(WHAT IS BEING ASKED): What's needed is an exact copy of the lines from the one that contains "camera: 110 degrees left, 5 degrees up" to the end of the data below, leaving the pictures out.

┌──

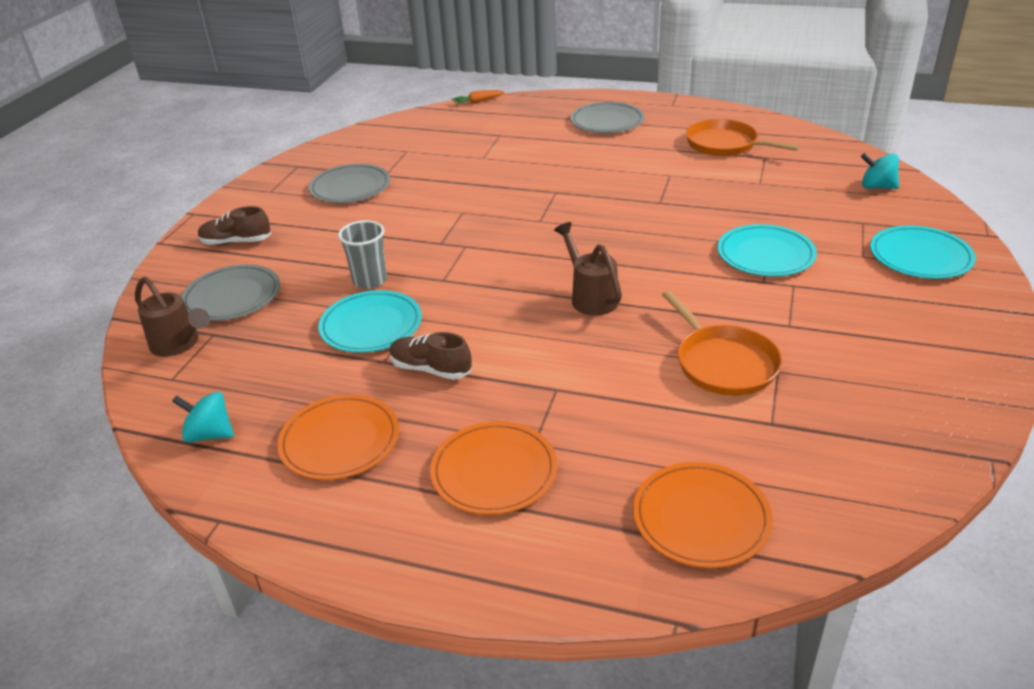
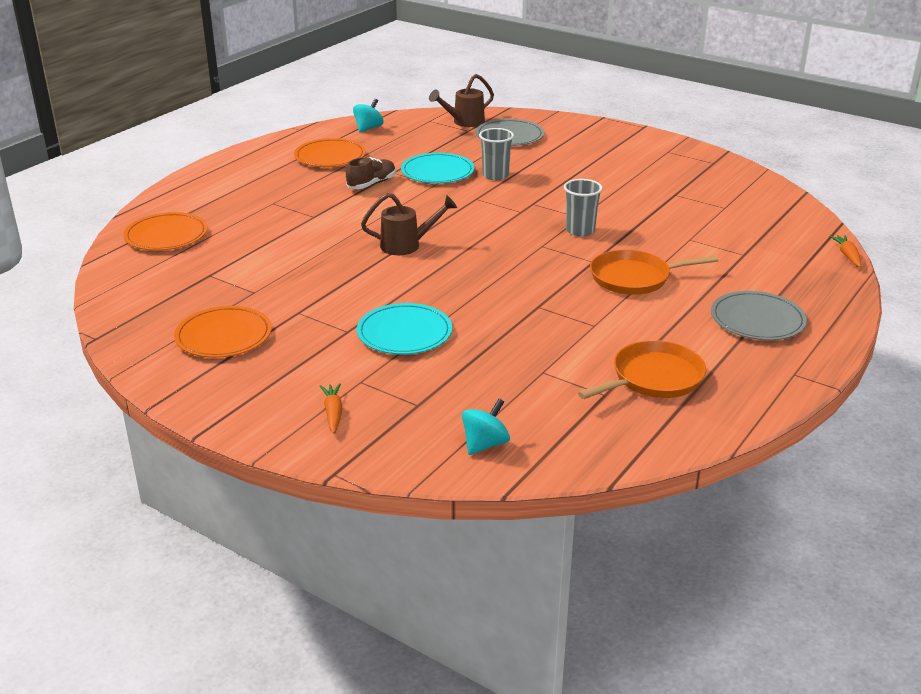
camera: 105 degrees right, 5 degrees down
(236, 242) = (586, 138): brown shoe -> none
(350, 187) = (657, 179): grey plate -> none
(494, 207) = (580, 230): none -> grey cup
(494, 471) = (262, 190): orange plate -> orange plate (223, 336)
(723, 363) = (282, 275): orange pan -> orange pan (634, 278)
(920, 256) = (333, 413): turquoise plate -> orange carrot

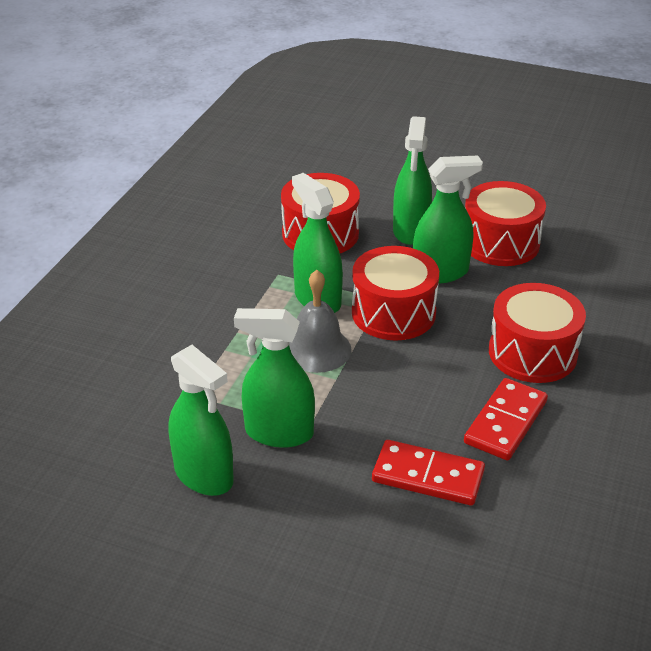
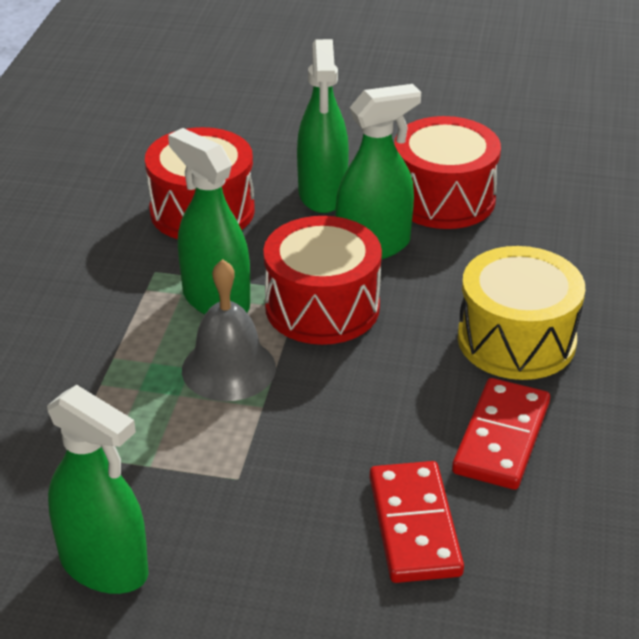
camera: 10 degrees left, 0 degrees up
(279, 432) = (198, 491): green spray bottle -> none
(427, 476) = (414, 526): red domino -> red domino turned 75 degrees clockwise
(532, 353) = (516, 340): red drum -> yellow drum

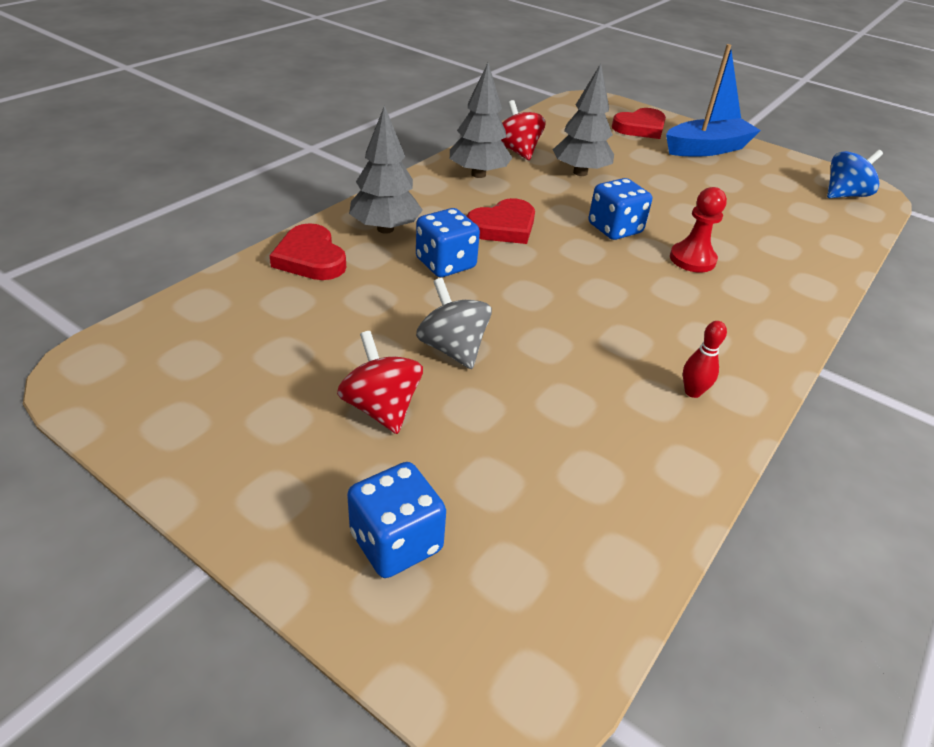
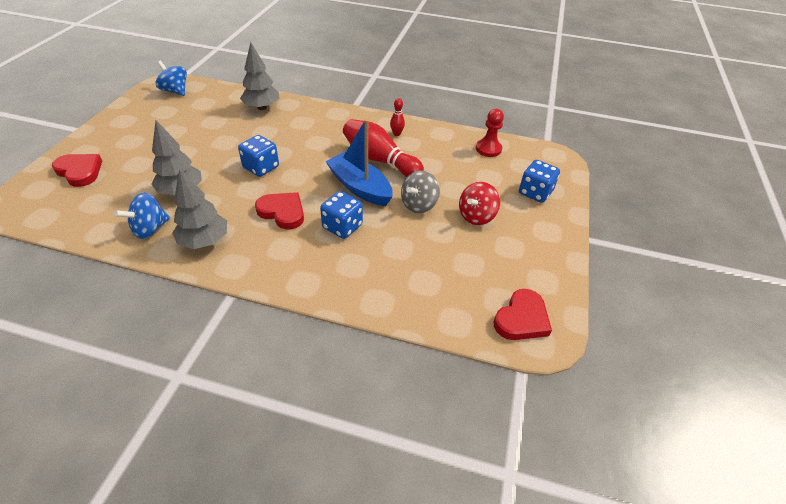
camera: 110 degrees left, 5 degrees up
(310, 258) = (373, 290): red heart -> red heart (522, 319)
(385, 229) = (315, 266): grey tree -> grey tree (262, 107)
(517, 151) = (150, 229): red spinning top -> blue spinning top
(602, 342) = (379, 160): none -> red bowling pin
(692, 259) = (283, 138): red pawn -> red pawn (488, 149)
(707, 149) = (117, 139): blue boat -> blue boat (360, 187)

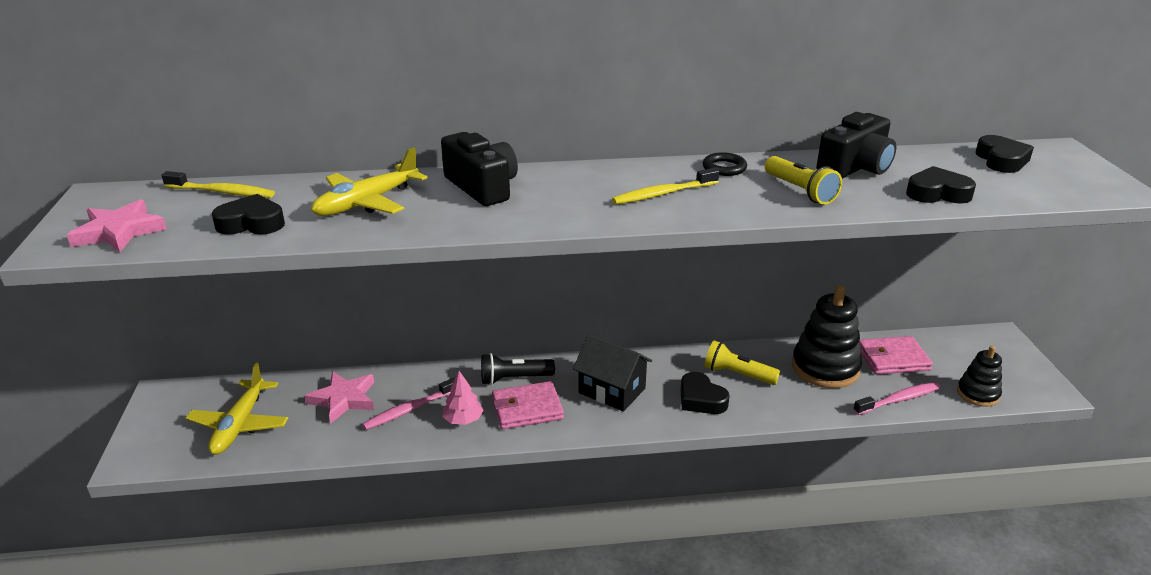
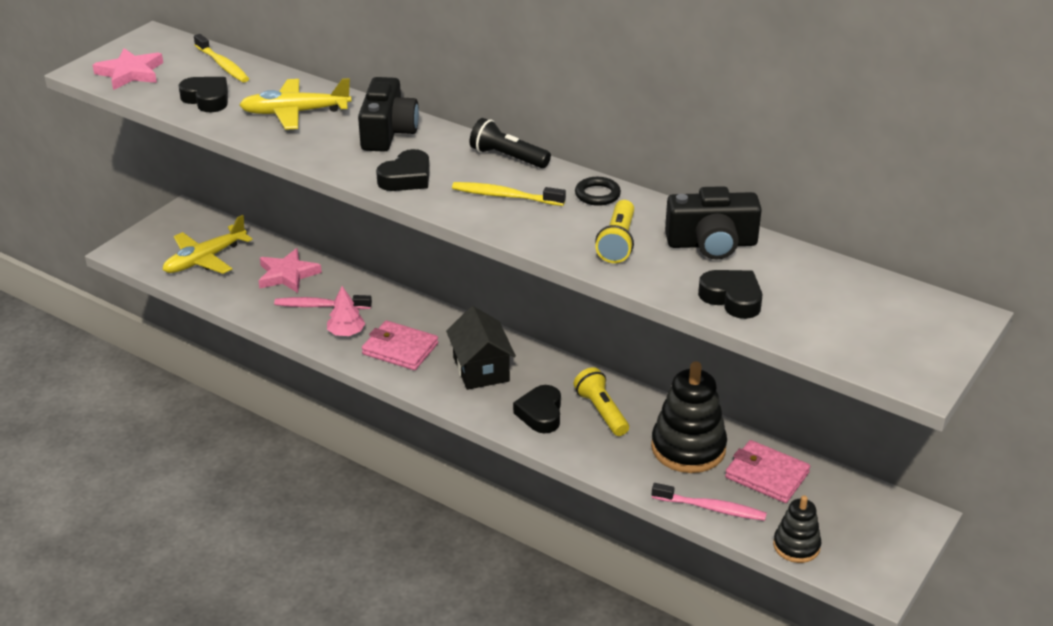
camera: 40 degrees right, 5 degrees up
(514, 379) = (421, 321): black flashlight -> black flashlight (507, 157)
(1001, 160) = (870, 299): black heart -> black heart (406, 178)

└──

(OUTPUT BELOW):
camera: 110 degrees left, 5 degrees up
(310, 258) = (373, 290): red heart -> red heart (522, 319)
(385, 229) = (315, 266): grey tree -> grey tree (262, 107)
(517, 151) = (150, 229): red spinning top -> blue spinning top
(602, 342) = (379, 160): none -> red bowling pin
(692, 259) = (283, 138): red pawn -> red pawn (488, 149)
(707, 149) = (117, 139): blue boat -> blue boat (360, 187)

camera: 40 degrees right, 5 degrees up
(514, 379) = (421, 321): black flashlight -> black flashlight (507, 157)
(1001, 160) = (870, 299): black heart -> black heart (406, 178)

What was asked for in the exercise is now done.